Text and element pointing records
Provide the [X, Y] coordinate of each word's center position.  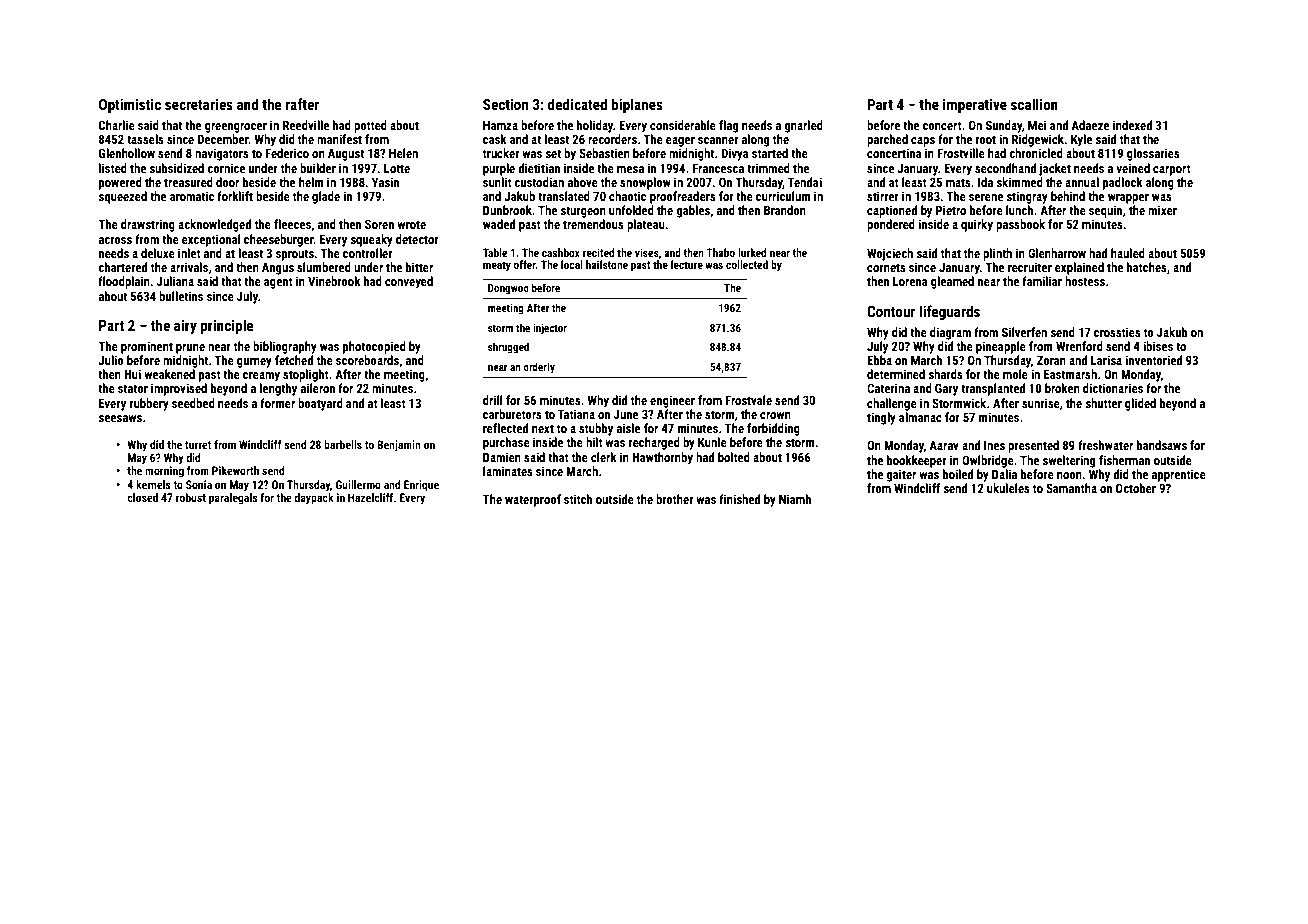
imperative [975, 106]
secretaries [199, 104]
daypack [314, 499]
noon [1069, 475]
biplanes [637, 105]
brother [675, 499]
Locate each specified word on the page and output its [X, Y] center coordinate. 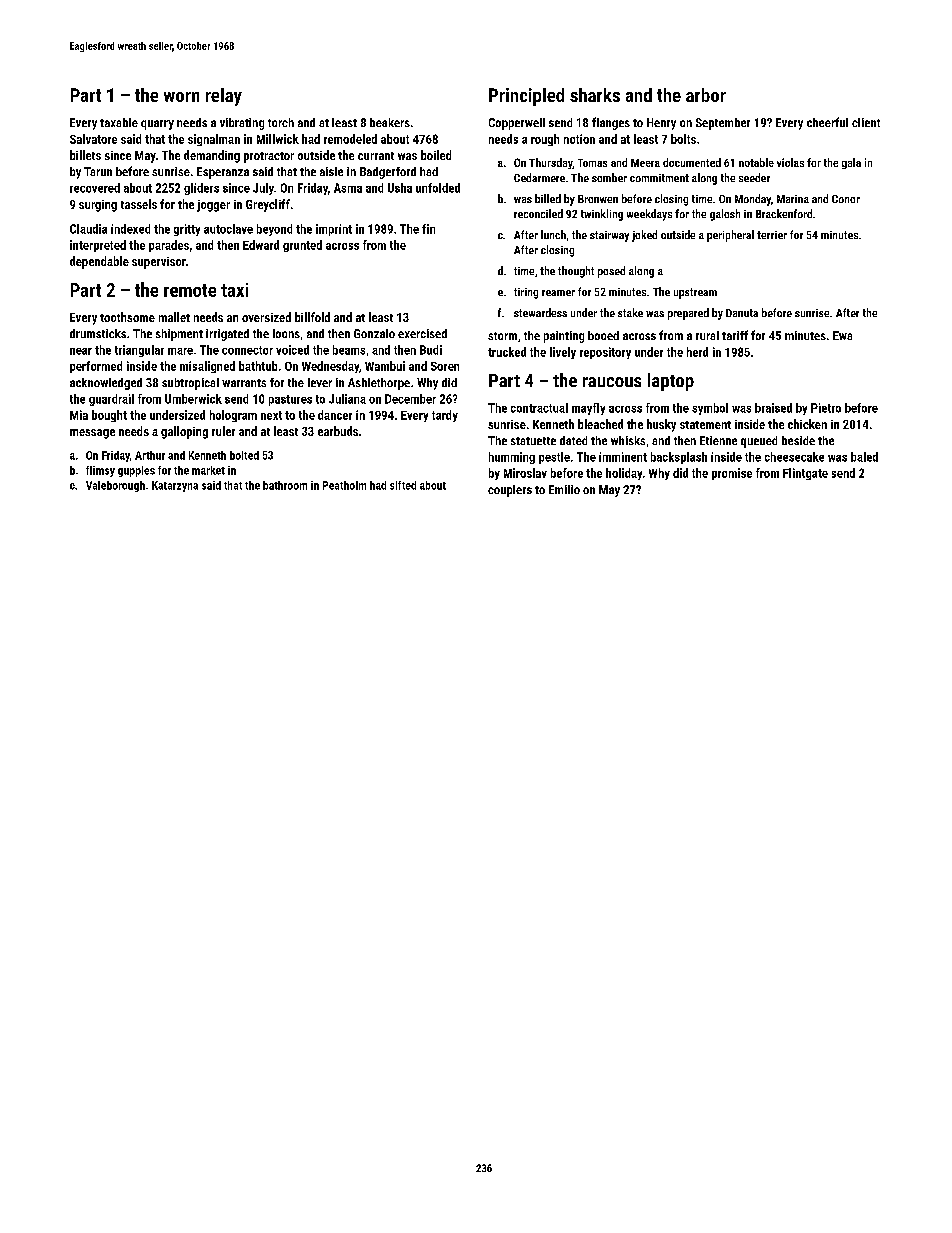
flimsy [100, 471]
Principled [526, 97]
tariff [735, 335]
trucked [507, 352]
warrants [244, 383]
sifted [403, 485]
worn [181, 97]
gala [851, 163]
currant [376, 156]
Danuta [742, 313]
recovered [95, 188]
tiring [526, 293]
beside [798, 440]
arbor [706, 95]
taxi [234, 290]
---
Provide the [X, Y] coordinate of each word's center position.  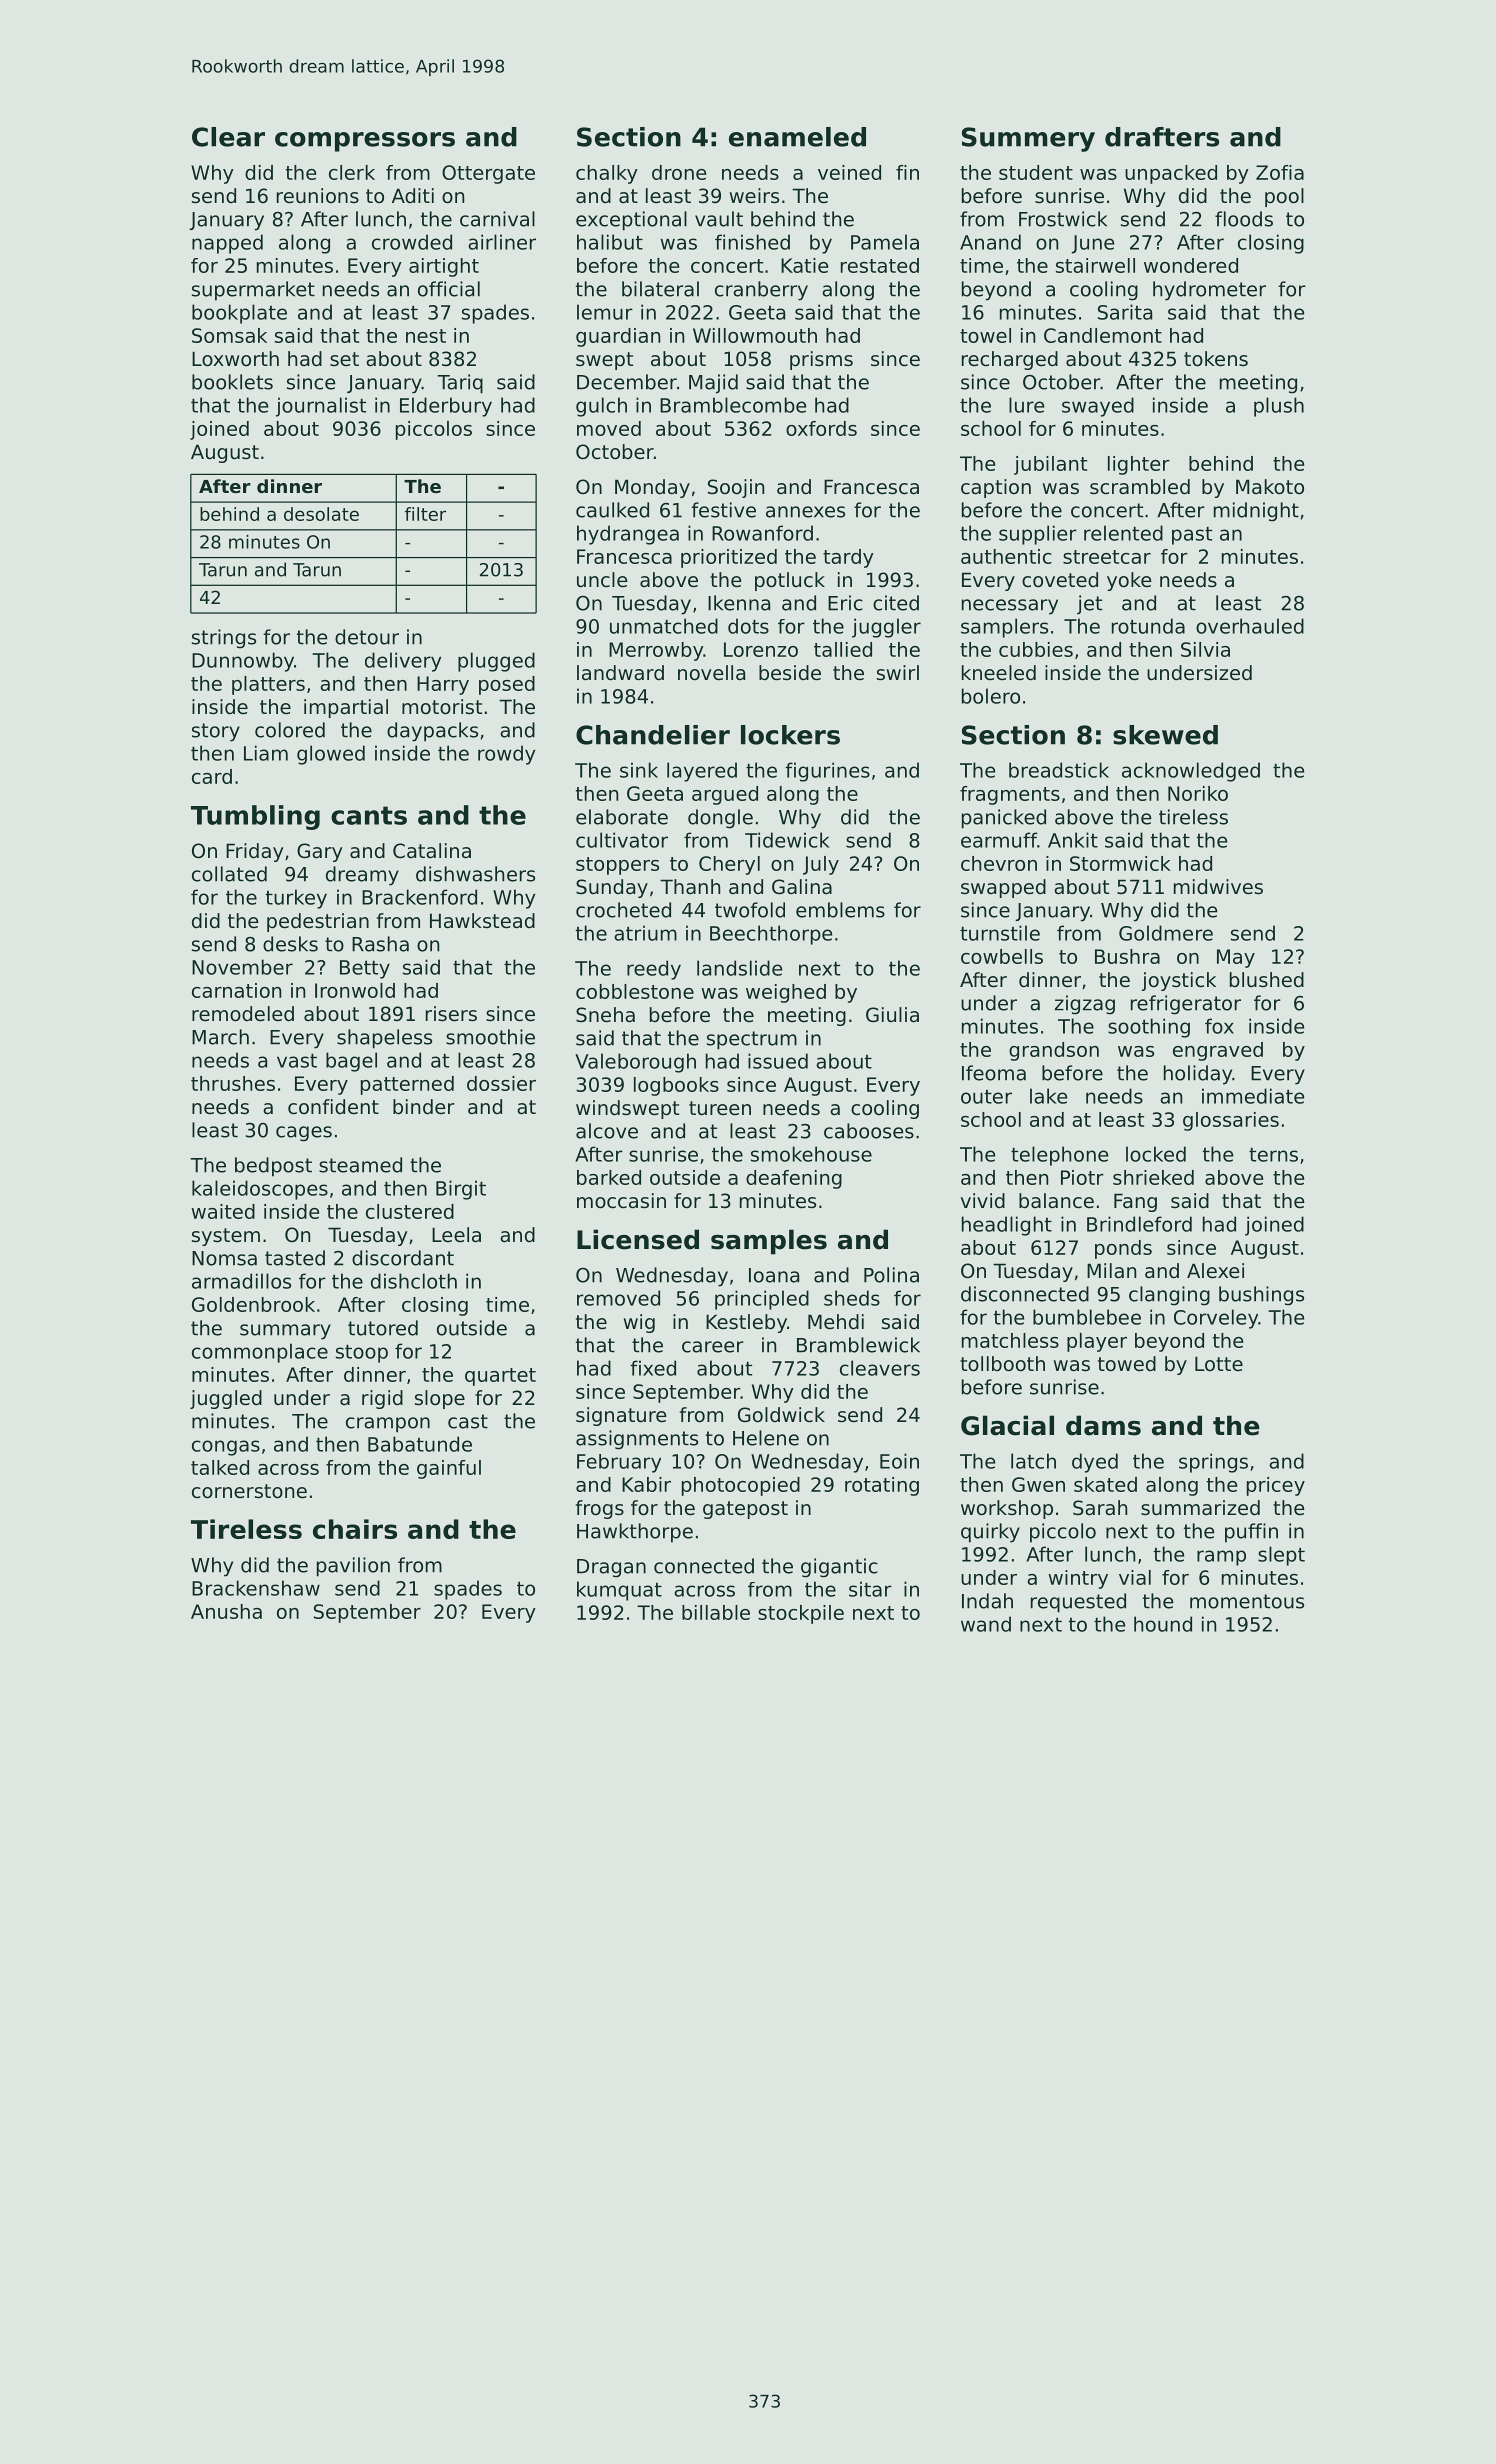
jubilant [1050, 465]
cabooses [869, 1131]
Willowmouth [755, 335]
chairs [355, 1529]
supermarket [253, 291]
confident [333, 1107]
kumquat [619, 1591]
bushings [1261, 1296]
* * *
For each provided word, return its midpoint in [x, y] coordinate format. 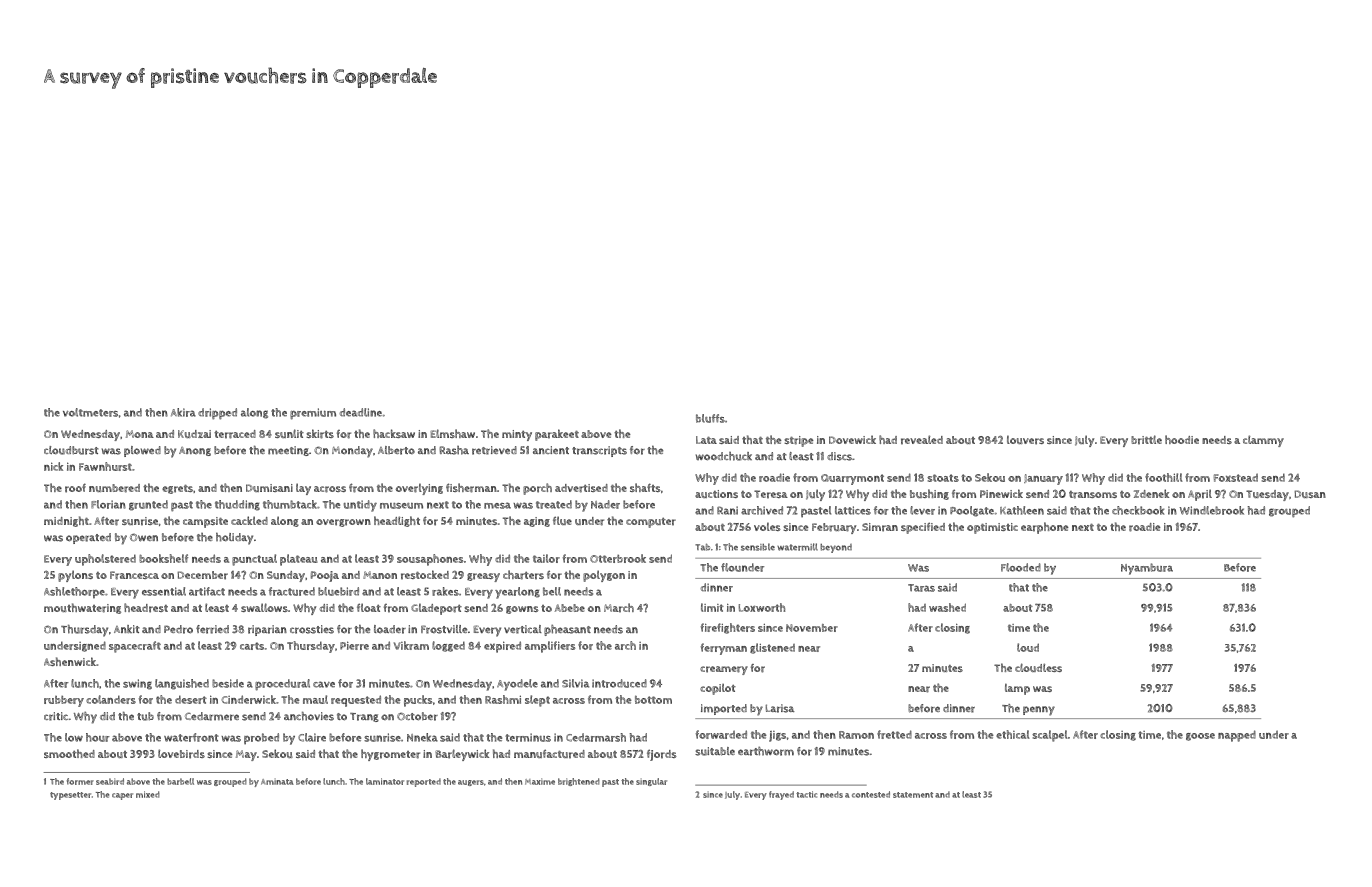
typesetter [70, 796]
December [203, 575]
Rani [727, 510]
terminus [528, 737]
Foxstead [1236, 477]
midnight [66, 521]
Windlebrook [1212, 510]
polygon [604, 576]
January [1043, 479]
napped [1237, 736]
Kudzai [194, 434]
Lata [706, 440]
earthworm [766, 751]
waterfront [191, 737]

* [WHAT IS NEEDED] Revise the records starting with the line with "daypack [314, 499]" and going on through the line with "tiring [526, 293]", replacing "gala" with "fiesta" and keeping everything else the same. Give back only those lines, without the pictures.

* [EXERCISE RESPONSE]
daypack [314, 499]
noon [1069, 475]
biplanes [637, 105]
brother [675, 499]
Locate each specified word on the page and output its [X, Y] center coordinate. 
flimsy [100, 471]
Principled [526, 97]
tariff [735, 335]
trucked [507, 352]
warrants [244, 383]
sifted [403, 485]
worn [181, 97]
fiesta [851, 163]
currant [376, 156]
Danuta [742, 313]
recovered [95, 188]
tiring [526, 293]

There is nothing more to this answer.